--- ACTION ITEM ---
Make an exact copy, without pictures, of the lines below from the one containing "purple box: 1 -> 3" to the last line, both ends included.

(Data items)
[Start of Attachment]

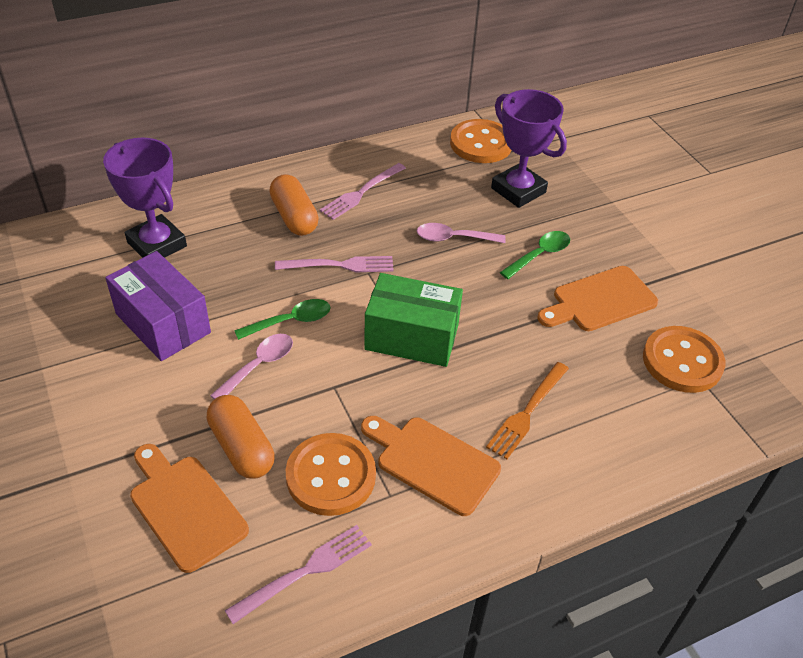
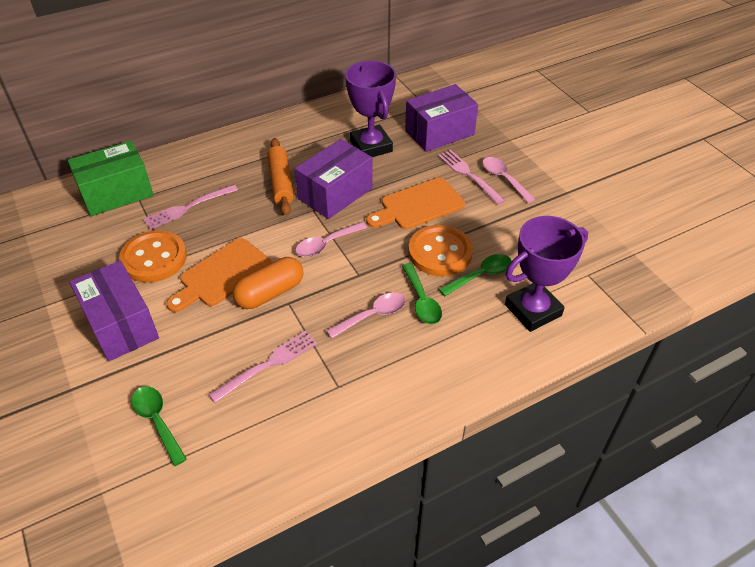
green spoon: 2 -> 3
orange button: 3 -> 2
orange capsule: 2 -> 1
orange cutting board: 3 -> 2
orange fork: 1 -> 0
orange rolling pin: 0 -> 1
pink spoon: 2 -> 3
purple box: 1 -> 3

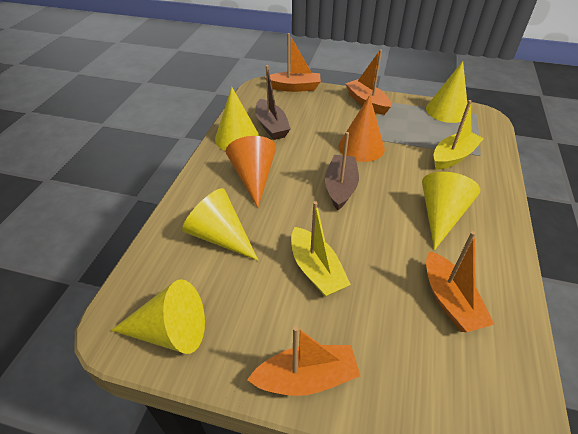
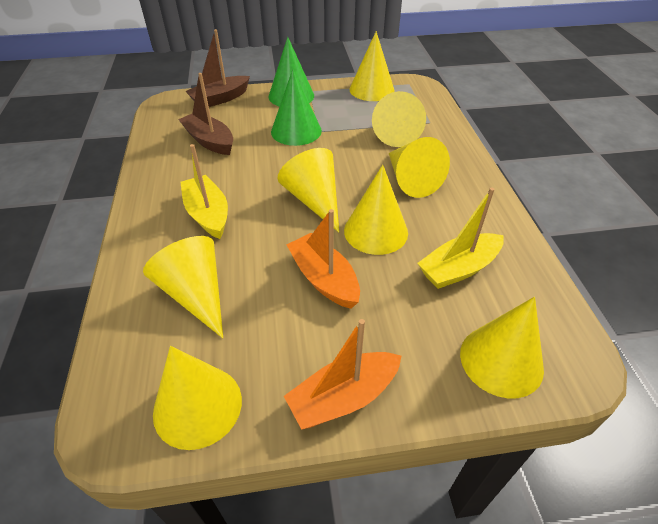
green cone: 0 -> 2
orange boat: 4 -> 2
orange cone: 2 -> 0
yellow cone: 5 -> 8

[End of Attachment]

--- RESPONSE FOR THIS EXERCISE ---
purple box: 1 -> 3

green cone: 0 -> 2
orange boat: 4 -> 2
orange cone: 2 -> 0
yellow cone: 5 -> 8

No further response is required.